# Start of Input rows

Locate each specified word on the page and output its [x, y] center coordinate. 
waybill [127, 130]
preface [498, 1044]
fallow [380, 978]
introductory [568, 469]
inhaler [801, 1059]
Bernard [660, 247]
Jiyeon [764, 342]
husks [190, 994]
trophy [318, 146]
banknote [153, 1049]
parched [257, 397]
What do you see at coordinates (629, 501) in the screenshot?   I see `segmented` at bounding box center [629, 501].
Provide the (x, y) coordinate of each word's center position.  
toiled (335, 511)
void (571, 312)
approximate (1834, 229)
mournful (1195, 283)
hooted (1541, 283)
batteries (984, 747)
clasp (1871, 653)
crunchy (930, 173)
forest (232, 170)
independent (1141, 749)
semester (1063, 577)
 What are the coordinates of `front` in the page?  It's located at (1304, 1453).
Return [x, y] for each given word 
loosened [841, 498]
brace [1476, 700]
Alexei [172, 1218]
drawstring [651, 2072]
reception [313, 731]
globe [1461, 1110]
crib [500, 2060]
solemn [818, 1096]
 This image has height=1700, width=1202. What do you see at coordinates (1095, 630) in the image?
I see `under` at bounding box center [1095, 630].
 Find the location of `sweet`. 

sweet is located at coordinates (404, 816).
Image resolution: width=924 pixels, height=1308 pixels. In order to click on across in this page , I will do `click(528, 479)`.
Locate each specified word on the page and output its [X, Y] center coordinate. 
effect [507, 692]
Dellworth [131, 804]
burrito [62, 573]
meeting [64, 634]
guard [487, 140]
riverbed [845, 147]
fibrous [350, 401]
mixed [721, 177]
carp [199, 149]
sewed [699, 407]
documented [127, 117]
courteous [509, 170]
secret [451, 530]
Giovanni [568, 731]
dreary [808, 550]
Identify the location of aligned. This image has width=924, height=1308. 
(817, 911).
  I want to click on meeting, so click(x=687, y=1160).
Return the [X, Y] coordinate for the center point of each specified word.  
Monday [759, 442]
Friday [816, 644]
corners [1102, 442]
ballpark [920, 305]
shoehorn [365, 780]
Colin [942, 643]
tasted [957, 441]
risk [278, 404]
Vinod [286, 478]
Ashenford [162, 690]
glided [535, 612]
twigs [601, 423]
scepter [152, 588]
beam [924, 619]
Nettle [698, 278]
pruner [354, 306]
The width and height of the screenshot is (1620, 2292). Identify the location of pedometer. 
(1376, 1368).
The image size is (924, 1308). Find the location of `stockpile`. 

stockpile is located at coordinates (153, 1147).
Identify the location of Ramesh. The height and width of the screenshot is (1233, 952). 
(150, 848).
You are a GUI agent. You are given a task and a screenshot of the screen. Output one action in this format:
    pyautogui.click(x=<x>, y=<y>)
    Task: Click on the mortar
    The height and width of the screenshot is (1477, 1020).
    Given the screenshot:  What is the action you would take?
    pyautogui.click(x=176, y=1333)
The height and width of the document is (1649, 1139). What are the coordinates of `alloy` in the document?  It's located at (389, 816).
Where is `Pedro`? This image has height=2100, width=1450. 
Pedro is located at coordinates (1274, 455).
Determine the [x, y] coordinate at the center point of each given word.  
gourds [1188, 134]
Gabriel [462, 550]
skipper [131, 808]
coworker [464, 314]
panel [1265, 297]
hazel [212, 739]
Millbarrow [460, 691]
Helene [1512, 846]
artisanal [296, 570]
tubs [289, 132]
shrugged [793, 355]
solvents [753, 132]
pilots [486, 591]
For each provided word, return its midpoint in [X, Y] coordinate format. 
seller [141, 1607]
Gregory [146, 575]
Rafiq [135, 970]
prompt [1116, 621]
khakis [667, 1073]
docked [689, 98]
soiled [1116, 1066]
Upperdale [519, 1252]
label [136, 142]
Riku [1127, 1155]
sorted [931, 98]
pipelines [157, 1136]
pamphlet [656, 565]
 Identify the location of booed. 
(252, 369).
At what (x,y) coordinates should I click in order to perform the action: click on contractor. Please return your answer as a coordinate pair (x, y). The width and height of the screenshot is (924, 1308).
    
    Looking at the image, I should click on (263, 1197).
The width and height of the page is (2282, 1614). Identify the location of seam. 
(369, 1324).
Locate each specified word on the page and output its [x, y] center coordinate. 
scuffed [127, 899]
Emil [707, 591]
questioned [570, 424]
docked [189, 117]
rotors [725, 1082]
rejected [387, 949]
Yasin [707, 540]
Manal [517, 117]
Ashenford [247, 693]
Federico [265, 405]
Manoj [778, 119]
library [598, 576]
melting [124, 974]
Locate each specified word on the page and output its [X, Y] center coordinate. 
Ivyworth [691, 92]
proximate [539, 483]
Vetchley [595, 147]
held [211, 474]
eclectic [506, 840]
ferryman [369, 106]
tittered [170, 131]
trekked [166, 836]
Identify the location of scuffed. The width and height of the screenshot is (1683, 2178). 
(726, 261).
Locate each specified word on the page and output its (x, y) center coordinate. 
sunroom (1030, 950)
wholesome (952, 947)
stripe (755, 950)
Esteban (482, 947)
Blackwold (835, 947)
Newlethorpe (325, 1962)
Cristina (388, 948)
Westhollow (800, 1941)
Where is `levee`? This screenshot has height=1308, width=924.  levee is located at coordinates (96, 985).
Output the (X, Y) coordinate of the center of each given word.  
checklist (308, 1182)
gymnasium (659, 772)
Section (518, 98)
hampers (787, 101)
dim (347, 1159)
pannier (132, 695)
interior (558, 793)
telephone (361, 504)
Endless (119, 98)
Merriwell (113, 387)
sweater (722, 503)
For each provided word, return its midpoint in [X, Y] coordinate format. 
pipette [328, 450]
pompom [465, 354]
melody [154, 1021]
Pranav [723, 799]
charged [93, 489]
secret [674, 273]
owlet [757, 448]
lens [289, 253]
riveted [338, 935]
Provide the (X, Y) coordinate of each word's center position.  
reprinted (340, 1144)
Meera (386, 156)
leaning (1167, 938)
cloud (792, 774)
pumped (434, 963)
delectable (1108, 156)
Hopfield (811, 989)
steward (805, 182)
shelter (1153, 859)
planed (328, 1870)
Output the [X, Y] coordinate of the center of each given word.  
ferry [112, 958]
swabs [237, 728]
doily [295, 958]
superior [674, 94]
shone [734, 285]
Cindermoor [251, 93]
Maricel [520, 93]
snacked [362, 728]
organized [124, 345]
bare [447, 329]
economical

# End of Input rows

Reproduce every one of the entries above, line for line and without any change.

In response:
Locate each specified word on the page and output its [x, y] center coordinate. 
waybill [127, 130]
preface [498, 1044]
fallow [380, 978]
introductory [568, 469]
inhaler [801, 1059]
Bernard [660, 247]
Jiyeon [764, 342]
husks [190, 994]
trophy [318, 146]
banknote [153, 1049]
parched [257, 397]
What do you see at coordinates (629, 501) in the screenshot?   I see `segmented` at bounding box center [629, 501].
Provide the (x, y) coordinate of each word's center position.  
toiled (335, 511)
void (571, 312)
approximate (1834, 229)
mournful (1195, 283)
hooted (1541, 283)
batteries (984, 747)
clasp (1871, 653)
crunchy (930, 173)
forest (232, 170)
independent (1141, 749)
semester (1063, 577)
 What are the coordinates of `front` in the page?  It's located at (1304, 1453).
Return [x, y] for each given word 
loosened [841, 498]
brace [1476, 700]
Alexei [172, 1218]
drawstring [651, 2072]
reception [313, 731]
globe [1461, 1110]
crib [500, 2060]
solemn [818, 1096]
 This image has height=1700, width=1202. What do you see at coordinates (1095, 630) in the image?
I see `under` at bounding box center [1095, 630].
 Find the location of `sweet`. 

sweet is located at coordinates (404, 816).
Image resolution: width=924 pixels, height=1308 pixels. In order to click on across in this page , I will do `click(528, 479)`.
Locate each specified word on the page and output its [X, Y] center coordinate. 
effect [507, 692]
Dellworth [131, 804]
burrito [62, 573]
meeting [64, 634]
guard [487, 140]
riverbed [845, 147]
fibrous [350, 401]
mixed [721, 177]
carp [199, 149]
sewed [699, 407]
documented [127, 117]
courteous [509, 170]
secret [451, 530]
Giovanni [568, 731]
dreary [808, 550]
Identify the location of aligned. This image has width=924, height=1308. 
(817, 911).
  I want to click on meeting, so click(x=687, y=1160).
Return the [X, Y] coordinate for the center point of each specified word.  
Monday [759, 442]
Friday [816, 644]
corners [1102, 442]
ballpark [920, 305]
shoehorn [365, 780]
Colin [942, 643]
tasted [957, 441]
risk [278, 404]
Vinod [286, 478]
Ashenford [162, 690]
glided [535, 612]
twigs [601, 423]
scepter [152, 588]
beam [924, 619]
Nettle [698, 278]
pruner [354, 306]
The width and height of the screenshot is (1620, 2292). Identify the location of pedometer. 
(1376, 1368).
The image size is (924, 1308). Find the location of `stockpile`. 

stockpile is located at coordinates (153, 1147).
Identify the location of Ramesh. The height and width of the screenshot is (1233, 952). 
(150, 848).
You are a GUI agent. You are given a task and a screenshot of the screen. Output one action in this format:
    pyautogui.click(x=<x>, y=<y>)
    Task: Click on the mortar
    The height and width of the screenshot is (1477, 1020).
    Given the screenshot:  What is the action you would take?
    pyautogui.click(x=176, y=1333)
The height and width of the document is (1649, 1139). What are the coordinates of `alloy` in the document?  It's located at (389, 816).
Where is `Pedro`? This image has height=2100, width=1450. 
Pedro is located at coordinates (1274, 455).
Determine the [x, y] coordinate at the center point of each given word.  
gourds [1188, 134]
Gabriel [462, 550]
skipper [131, 808]
coworker [464, 314]
panel [1265, 297]
hazel [212, 739]
Millbarrow [460, 691]
Helene [1512, 846]
artisanal [296, 570]
tubs [289, 132]
shrugged [793, 355]
solvents [753, 132]
pilots [486, 591]
For each provided word, return its midpoint in [X, Y] coordinate format. 
seller [141, 1607]
Gregory [146, 575]
Rafiq [135, 970]
prompt [1116, 621]
khakis [667, 1073]
docked [689, 98]
soiled [1116, 1066]
Upperdale [519, 1252]
label [136, 142]
Riku [1127, 1155]
sorted [931, 98]
pipelines [157, 1136]
pamphlet [656, 565]
 Identify the location of booed. 
(252, 369).
At what (x,y) coordinates should I click in order to perform the action: click on contractor. Please return your answer as a coordinate pair (x, y). The width and height of the screenshot is (924, 1308).
    
    Looking at the image, I should click on (263, 1197).
The width and height of the page is (2282, 1614). Identify the location of seam. 
(369, 1324).
Locate each specified word on the page and output its [x, y] center coordinate. 
scuffed [127, 899]
Emil [707, 591]
questioned [570, 424]
docked [189, 117]
rotors [725, 1082]
rejected [387, 949]
Yasin [707, 540]
Manal [517, 117]
Ashenford [247, 693]
Federico [265, 405]
Manoj [778, 119]
library [598, 576]
melting [124, 974]
Locate each specified word on the page and output its [X, Y] center coordinate. 
Ivyworth [691, 92]
proximate [539, 483]
Vetchley [595, 147]
held [211, 474]
eclectic [506, 840]
ferryman [369, 106]
tittered [170, 131]
trekked [166, 836]
Identify the location of scuffed. The width and height of the screenshot is (1683, 2178). 
(726, 261).
Locate each specified word on the page and output its (x, y) center coordinate. 
sunroom (1030, 950)
wholesome (952, 947)
stripe (755, 950)
Esteban (482, 947)
Blackwold (835, 947)
Newlethorpe (325, 1962)
Cristina (388, 948)
Westhollow (800, 1941)
Where is `levee`? This screenshot has height=1308, width=924.  levee is located at coordinates (96, 985).
Output the (X, Y) coordinate of the center of each given word.  
checklist (308, 1182)
gymnasium (659, 772)
Section (518, 98)
hampers (787, 101)
dim (347, 1159)
pannier (132, 695)
interior (558, 793)
telephone (361, 504)
Endless (119, 98)
Merriwell (113, 387)
sweater (722, 503)
For each provided word, return its midpoint in [X, Y] coordinate format. 
pipette [328, 450]
pompom [465, 354]
melody [154, 1021]
Pranav [723, 799]
charged [93, 489]
secret [674, 273]
owlet [757, 448]
lens [289, 253]
riveted [338, 935]
Provide the (X, Y) coordinate of each word's center position.  
reprinted (340, 1144)
Meera (386, 156)
leaning (1167, 938)
cloud (792, 774)
pumped (434, 963)
delectable (1108, 156)
Hopfield (811, 989)
steward (805, 182)
shelter (1153, 859)
planed (328, 1870)
Output the [X, Y] coordinate of the center of each given word.  
ferry [112, 958]
swabs [237, 728]
doily [295, 958]
superior [674, 94]
shone [734, 285]
Cindermoor [251, 93]
Maricel [520, 93]
snacked [362, 728]
organized [124, 345]
bare [447, 329]
economical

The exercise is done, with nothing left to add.